++++ Material shown

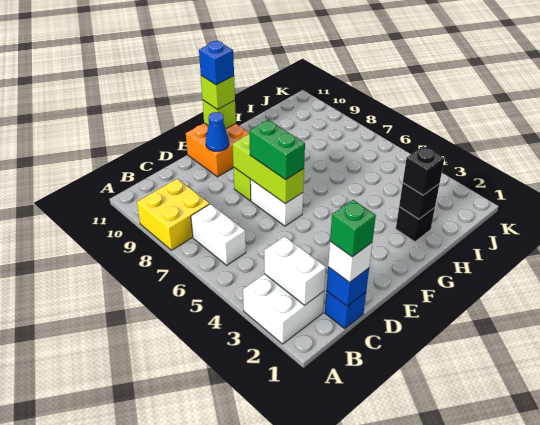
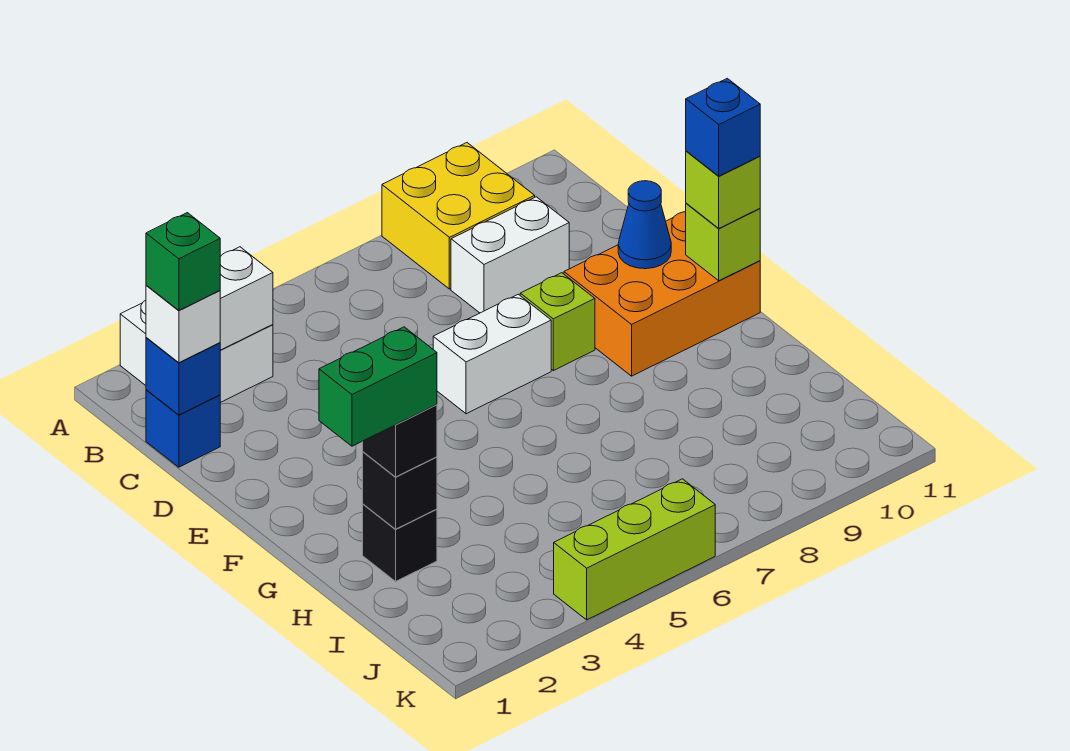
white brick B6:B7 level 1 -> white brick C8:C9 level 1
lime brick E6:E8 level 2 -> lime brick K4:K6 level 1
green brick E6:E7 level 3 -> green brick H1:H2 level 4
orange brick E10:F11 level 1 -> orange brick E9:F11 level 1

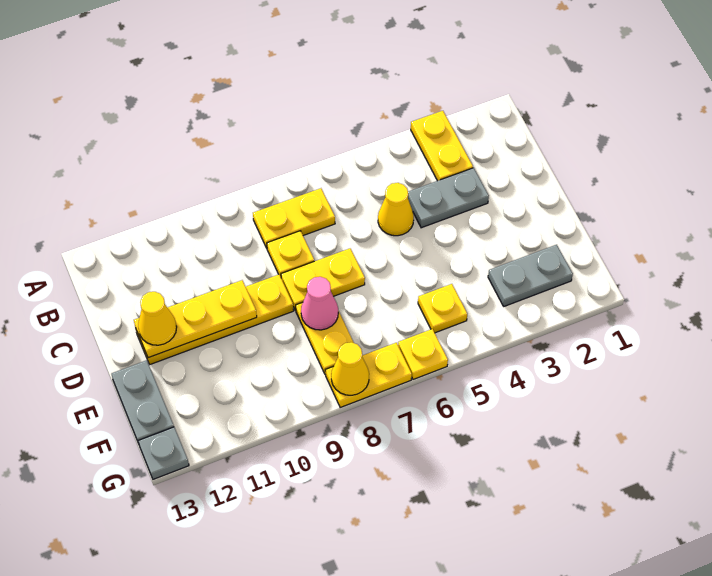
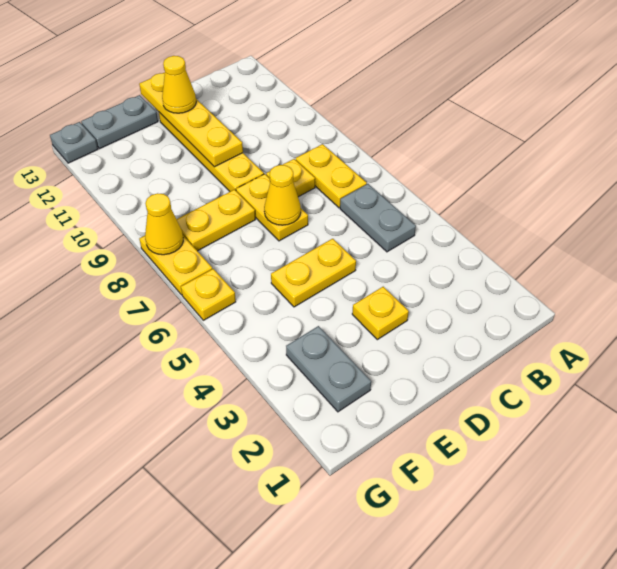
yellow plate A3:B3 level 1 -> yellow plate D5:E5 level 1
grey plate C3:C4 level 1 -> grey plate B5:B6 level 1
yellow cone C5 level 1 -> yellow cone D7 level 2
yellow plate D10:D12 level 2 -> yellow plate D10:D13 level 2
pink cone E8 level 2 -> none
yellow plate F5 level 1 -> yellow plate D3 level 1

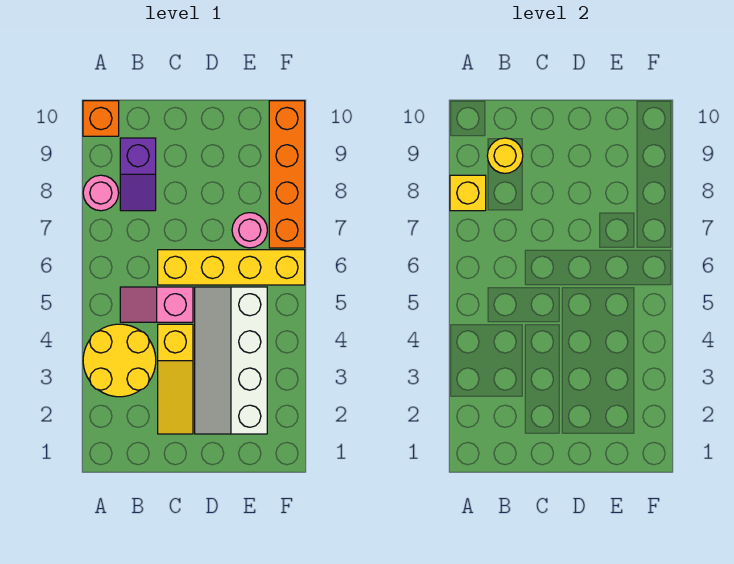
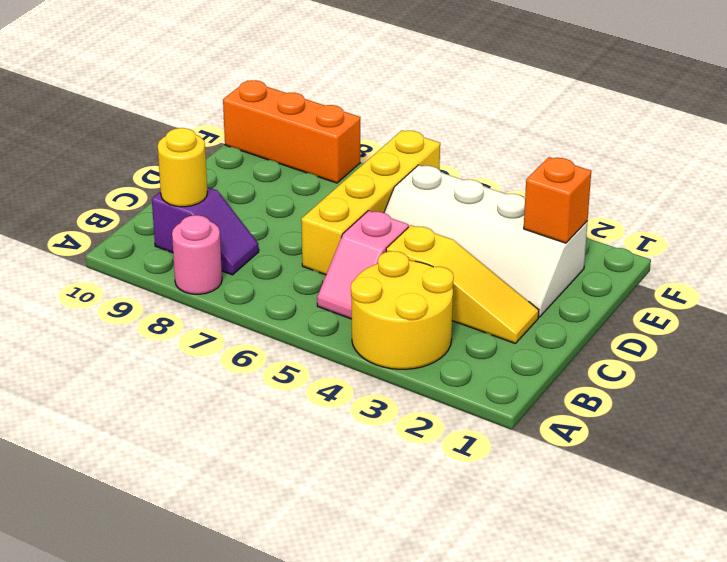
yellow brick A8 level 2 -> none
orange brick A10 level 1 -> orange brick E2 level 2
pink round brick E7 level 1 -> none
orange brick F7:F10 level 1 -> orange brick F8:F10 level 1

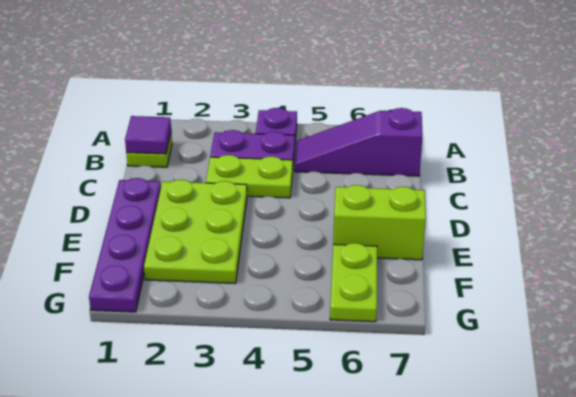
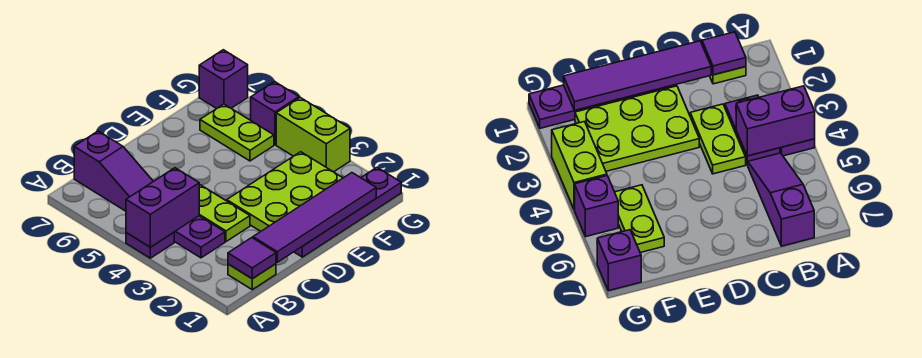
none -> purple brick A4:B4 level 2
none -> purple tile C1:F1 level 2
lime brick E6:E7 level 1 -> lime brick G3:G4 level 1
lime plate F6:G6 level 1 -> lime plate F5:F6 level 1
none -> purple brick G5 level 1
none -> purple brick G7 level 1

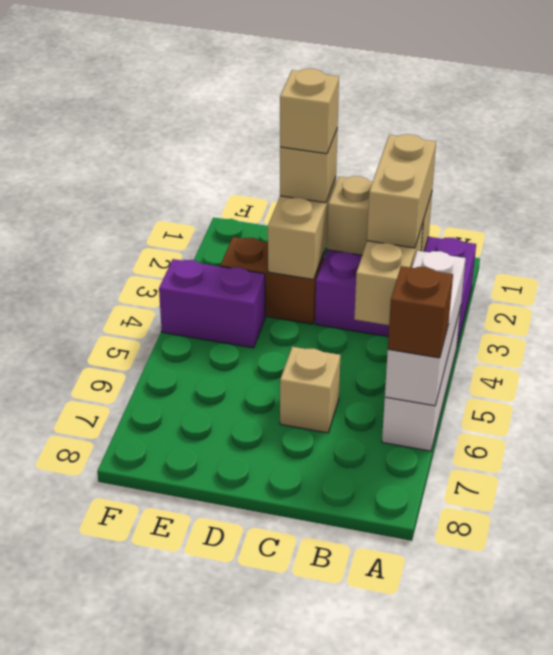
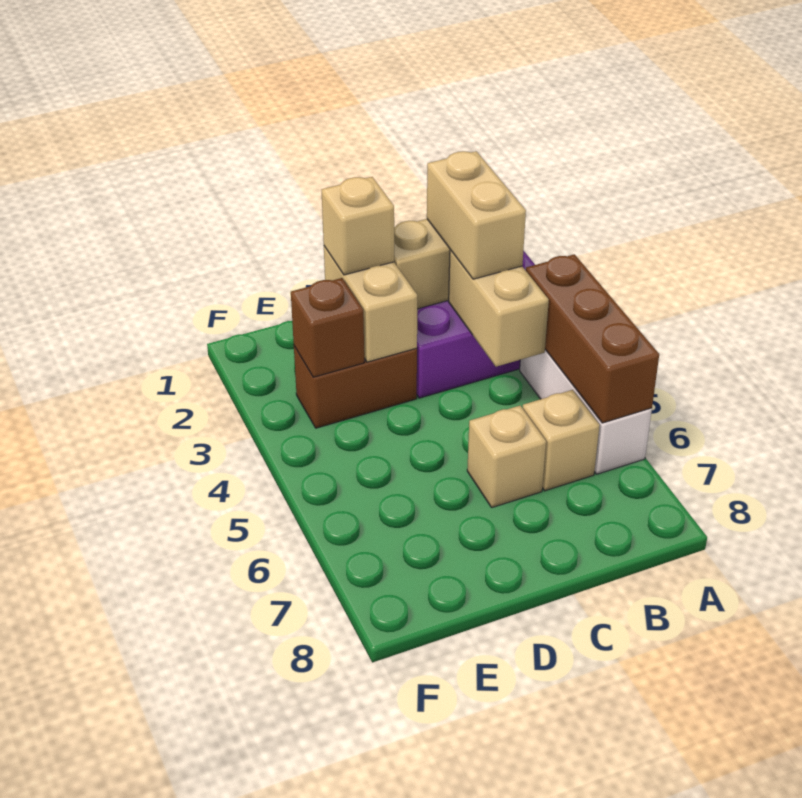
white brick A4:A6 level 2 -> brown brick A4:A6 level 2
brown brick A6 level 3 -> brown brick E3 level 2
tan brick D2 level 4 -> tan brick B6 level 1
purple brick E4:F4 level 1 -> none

++++++++

*Exercise requirements*
Images stay out; the entries above are to be printed exactly.

*Result*
white brick B6:B7 level 1 -> white brick C8:C9 level 1
lime brick E6:E8 level 2 -> lime brick K4:K6 level 1
green brick E6:E7 level 3 -> green brick H1:H2 level 4
orange brick E10:F11 level 1 -> orange brick E9:F11 level 1

yellow plate A3:B3 level 1 -> yellow plate D5:E5 level 1
grey plate C3:C4 level 1 -> grey plate B5:B6 level 1
yellow cone C5 level 1 -> yellow cone D7 level 2
yellow plate D10:D12 level 2 -> yellow plate D10:D13 level 2
pink cone E8 level 2 -> none
yellow plate F5 level 1 -> yellow plate D3 level 1

yellow brick A8 level 2 -> none
orange brick A10 level 1 -> orange brick E2 level 2
pink round brick E7 level 1 -> none
orange brick F7:F10 level 1 -> orange brick F8:F10 level 1

none -> purple brick A4:B4 level 2
none -> purple tile C1:F1 level 2
lime brick E6:E7 level 1 -> lime brick G3:G4 level 1
lime plate F6:G6 level 1 -> lime plate F5:F6 level 1
none -> purple brick G5 level 1
none -> purple brick G7 level 1

white brick A4:A6 level 2 -> brown brick A4:A6 level 2
brown brick A6 level 3 -> brown brick E3 level 2
tan brick D2 level 4 -> tan brick B6 level 1
purple brick E4:F4 level 1 -> none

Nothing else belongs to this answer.